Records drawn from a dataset
--- --- ---

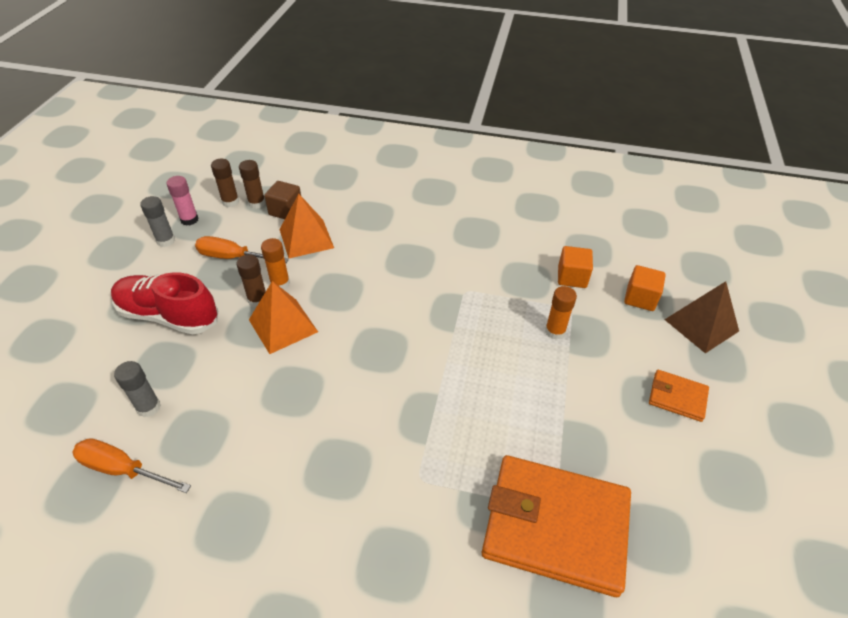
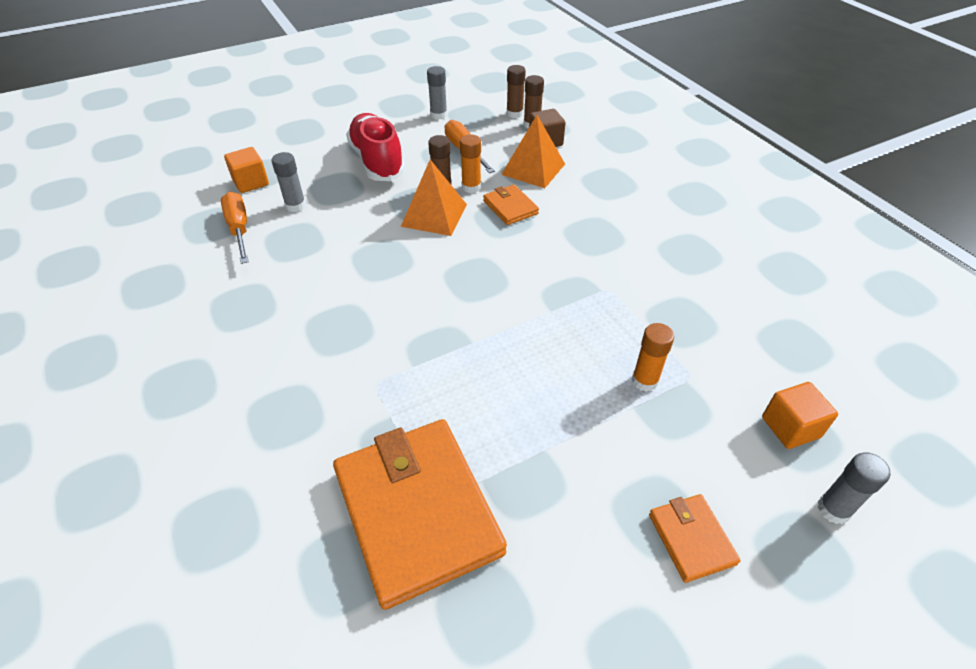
camera: 50 degrees right, 0 degrees up
(189, 220) = (471, 110): pink glue stick -> none
(330, 279) = (510, 207): none -> orange wallet
(572, 277) = (735, 353): orange cube -> orange cube (251, 182)
(701, 325) = (833, 509): brown pyramid -> grey glue stick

--- --- ---

TASK TO CARRY OUT: Would you give the data above again word for word, minus the pictures?

RESPONSE:
camera: 50 degrees right, 0 degrees up
(189, 220) = (471, 110): pink glue stick -> none
(330, 279) = (510, 207): none -> orange wallet
(572, 277) = (735, 353): orange cube -> orange cube (251, 182)
(701, 325) = (833, 509): brown pyramid -> grey glue stick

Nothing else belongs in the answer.